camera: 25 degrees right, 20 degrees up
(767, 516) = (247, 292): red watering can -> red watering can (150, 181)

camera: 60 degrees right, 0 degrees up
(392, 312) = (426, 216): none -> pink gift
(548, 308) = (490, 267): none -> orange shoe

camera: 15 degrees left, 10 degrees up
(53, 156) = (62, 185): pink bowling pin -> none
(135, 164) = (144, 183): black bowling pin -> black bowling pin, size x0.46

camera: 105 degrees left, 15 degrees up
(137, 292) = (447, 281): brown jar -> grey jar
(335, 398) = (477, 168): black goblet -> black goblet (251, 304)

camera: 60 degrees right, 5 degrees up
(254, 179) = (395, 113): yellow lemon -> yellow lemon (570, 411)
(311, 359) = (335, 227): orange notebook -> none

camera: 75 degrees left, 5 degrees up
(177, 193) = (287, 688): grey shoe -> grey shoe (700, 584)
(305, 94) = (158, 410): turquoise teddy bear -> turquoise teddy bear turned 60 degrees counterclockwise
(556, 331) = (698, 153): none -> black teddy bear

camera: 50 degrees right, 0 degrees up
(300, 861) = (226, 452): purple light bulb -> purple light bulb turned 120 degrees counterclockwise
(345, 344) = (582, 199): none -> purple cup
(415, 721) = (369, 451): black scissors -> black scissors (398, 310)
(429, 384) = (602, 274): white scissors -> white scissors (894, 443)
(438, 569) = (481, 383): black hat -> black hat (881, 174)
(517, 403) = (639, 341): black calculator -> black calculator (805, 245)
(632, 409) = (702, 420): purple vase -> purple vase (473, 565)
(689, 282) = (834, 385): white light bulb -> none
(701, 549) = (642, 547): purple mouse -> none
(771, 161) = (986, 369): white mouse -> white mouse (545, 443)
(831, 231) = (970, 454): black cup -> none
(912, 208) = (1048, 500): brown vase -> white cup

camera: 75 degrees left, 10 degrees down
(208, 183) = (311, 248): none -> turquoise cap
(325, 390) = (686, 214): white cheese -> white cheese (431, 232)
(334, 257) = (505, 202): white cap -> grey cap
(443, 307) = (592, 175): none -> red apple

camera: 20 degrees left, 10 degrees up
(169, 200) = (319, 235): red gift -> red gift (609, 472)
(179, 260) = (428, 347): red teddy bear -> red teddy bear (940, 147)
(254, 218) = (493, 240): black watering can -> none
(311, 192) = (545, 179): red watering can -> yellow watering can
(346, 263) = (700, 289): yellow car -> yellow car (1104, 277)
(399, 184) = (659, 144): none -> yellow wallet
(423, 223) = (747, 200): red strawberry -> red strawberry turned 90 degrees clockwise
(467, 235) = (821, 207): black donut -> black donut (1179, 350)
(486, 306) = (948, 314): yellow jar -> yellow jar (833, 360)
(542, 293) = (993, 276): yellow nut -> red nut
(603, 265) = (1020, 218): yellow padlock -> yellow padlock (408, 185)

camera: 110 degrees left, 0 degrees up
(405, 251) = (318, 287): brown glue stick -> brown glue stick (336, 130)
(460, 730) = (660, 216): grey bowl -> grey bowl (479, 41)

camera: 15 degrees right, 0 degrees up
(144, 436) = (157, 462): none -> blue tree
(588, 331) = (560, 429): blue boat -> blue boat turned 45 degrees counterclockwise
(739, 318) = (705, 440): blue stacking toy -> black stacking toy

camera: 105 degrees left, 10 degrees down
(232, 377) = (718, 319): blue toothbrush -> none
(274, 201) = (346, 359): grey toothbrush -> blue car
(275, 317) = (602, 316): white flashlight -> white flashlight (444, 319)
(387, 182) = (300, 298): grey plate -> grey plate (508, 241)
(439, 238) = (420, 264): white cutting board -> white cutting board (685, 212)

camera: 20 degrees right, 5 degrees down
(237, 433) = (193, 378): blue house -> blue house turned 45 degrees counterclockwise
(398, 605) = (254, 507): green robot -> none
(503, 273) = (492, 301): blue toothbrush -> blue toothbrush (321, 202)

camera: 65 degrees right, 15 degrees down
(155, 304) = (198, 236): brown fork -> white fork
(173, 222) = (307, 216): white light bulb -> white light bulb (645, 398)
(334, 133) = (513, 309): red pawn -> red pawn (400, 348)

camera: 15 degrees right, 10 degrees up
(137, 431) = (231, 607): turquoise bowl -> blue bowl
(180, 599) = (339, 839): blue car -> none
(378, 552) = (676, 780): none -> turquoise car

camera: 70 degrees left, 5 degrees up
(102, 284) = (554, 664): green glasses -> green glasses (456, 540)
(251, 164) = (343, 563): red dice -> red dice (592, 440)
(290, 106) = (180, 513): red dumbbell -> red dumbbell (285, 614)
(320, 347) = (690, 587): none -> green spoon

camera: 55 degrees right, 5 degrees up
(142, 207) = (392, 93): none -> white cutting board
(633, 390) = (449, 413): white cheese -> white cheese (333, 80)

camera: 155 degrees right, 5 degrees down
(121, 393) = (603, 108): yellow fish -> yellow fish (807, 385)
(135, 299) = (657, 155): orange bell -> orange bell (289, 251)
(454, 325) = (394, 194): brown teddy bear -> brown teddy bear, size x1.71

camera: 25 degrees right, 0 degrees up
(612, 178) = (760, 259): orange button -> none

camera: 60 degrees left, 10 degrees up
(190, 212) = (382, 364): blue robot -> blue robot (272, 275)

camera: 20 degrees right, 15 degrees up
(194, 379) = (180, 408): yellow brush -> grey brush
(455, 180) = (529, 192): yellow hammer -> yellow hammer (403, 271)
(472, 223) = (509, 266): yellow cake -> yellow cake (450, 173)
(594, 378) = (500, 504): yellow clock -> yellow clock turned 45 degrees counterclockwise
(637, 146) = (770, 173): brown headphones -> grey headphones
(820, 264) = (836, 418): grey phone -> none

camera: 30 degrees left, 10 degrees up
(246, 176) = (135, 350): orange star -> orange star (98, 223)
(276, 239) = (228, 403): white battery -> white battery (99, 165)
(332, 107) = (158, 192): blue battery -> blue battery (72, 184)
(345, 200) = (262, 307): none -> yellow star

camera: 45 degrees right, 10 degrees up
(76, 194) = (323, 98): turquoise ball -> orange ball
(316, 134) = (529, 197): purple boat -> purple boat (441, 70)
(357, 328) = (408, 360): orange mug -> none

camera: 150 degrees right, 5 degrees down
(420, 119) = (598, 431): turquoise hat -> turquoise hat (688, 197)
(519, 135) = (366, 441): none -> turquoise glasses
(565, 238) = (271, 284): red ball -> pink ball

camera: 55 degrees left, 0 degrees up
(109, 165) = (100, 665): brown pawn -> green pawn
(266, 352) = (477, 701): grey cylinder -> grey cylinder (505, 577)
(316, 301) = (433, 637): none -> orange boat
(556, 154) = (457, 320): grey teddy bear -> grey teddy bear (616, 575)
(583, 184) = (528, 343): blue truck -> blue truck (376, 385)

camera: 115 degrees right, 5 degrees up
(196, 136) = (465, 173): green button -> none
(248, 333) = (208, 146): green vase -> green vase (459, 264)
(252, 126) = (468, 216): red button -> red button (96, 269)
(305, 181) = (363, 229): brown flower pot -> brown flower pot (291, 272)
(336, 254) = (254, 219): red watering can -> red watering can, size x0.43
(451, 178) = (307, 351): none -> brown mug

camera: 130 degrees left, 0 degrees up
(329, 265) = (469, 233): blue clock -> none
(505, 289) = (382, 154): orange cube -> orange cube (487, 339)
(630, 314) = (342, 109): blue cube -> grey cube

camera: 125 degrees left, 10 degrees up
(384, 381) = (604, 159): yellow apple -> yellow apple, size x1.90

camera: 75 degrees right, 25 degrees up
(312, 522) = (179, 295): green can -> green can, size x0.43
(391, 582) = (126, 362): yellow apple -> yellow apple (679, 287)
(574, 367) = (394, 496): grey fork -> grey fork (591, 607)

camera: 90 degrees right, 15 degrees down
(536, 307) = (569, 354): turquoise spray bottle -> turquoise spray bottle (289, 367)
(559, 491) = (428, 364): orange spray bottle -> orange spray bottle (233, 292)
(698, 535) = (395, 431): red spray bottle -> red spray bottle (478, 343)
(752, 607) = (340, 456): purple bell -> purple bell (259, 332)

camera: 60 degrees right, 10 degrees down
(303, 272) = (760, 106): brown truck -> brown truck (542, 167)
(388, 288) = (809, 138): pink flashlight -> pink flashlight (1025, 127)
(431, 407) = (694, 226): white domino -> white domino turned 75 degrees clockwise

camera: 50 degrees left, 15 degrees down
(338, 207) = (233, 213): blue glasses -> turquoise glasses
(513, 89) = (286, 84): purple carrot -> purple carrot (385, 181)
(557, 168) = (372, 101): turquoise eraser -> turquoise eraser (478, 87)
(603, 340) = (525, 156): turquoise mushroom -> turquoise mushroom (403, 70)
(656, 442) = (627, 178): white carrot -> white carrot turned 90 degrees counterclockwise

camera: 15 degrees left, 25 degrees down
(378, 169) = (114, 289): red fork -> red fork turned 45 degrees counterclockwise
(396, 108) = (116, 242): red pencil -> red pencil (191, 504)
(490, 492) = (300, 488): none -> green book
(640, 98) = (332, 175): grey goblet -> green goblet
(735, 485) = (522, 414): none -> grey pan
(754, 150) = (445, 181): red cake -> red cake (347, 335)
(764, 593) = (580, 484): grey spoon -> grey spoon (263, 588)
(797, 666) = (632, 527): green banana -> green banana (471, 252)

> **Problem description**
Whenever the string "glasses" shows up in a line of the records, copy that line.

> **Finished task**
(102, 284) = (554, 664): green glasses -> green glasses (456, 540)
(519, 135) = (366, 441): none -> turquoise glasses
(338, 207) = (233, 213): blue glasses -> turquoise glasses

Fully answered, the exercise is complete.